> **What the exercise asks**:
Leave out the lines before the one with "LCD pin SCL: 10 -> 9"; output that line and all remaining lines of the records exactly.

> **Exercise data**:
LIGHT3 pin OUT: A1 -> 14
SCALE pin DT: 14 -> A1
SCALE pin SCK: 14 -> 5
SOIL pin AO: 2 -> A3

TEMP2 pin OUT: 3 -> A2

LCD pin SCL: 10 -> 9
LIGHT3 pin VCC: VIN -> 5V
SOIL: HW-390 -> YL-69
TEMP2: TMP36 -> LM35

> **Solution**:
LCD pin SCL: 10 -> 9
LIGHT3 pin VCC: VIN -> 5V
SOIL: HW-390 -> YL-69
TEMP2: TMP36 -> LM35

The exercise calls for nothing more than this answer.